# PROBLEM
Report all lines from the entries below in which "white" appears.

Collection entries
-.-.-

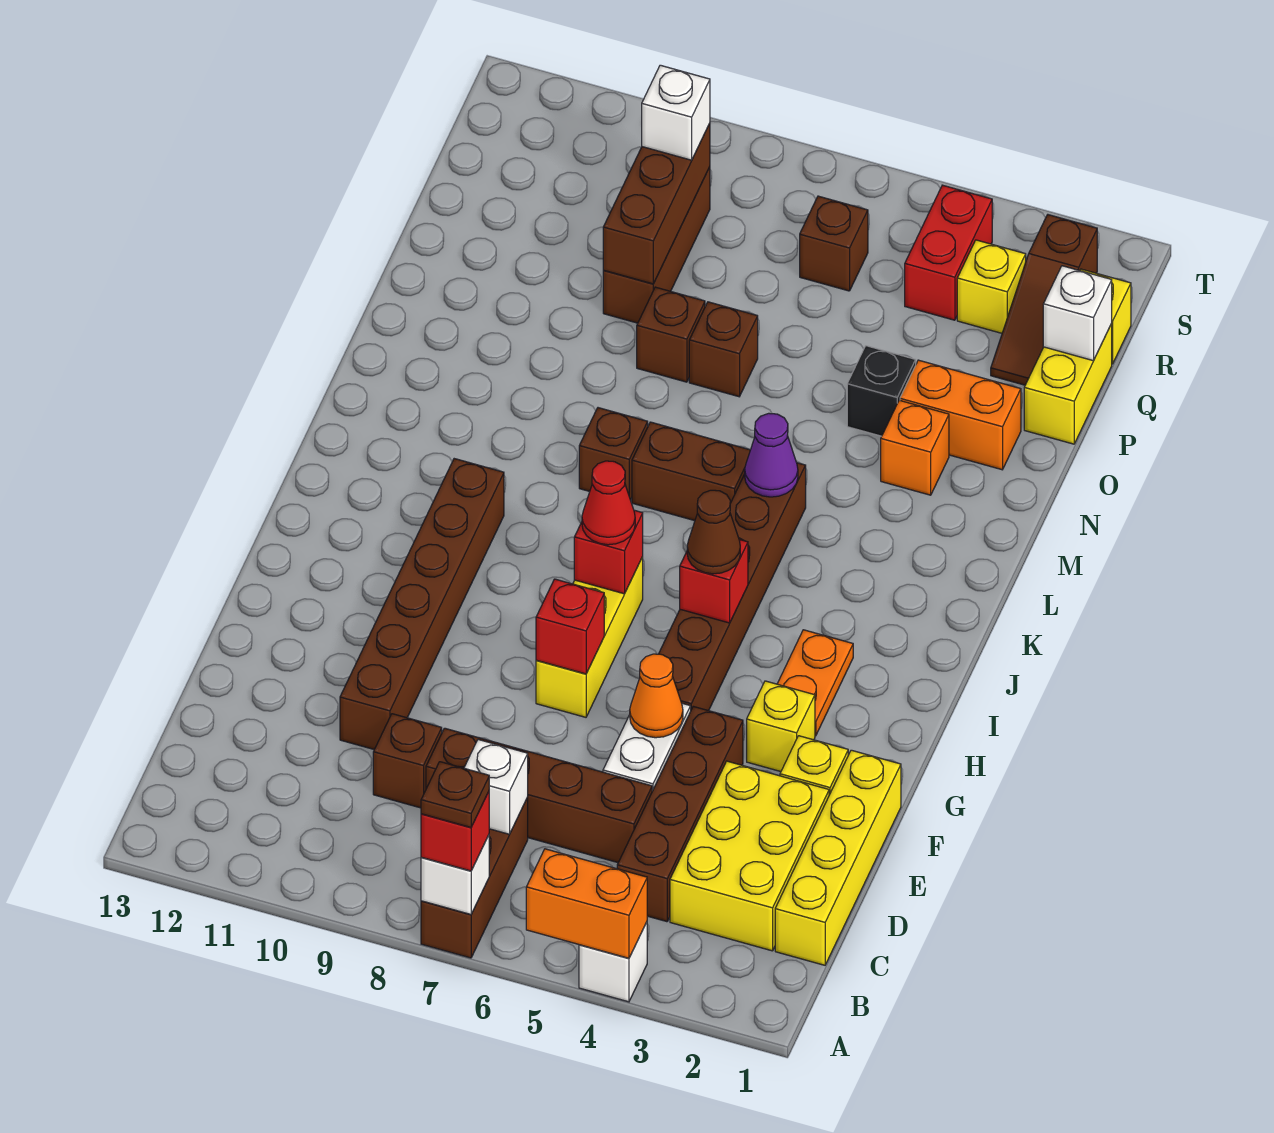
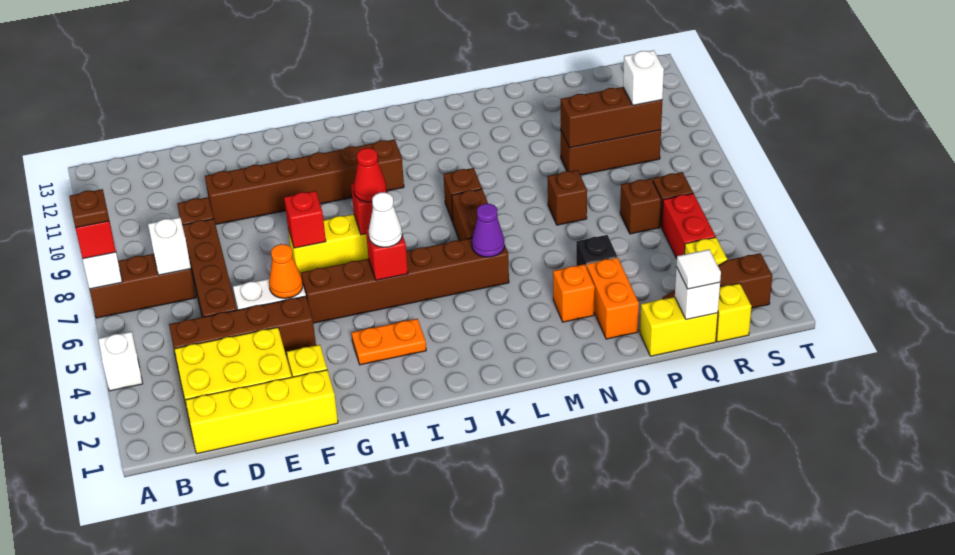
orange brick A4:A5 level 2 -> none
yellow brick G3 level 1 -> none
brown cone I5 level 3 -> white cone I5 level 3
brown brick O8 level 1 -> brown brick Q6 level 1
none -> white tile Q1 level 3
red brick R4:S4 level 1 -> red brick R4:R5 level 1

-.-.-

# ANSWER
brown cone I5 level 3 -> white cone I5 level 3
none -> white tile Q1 level 3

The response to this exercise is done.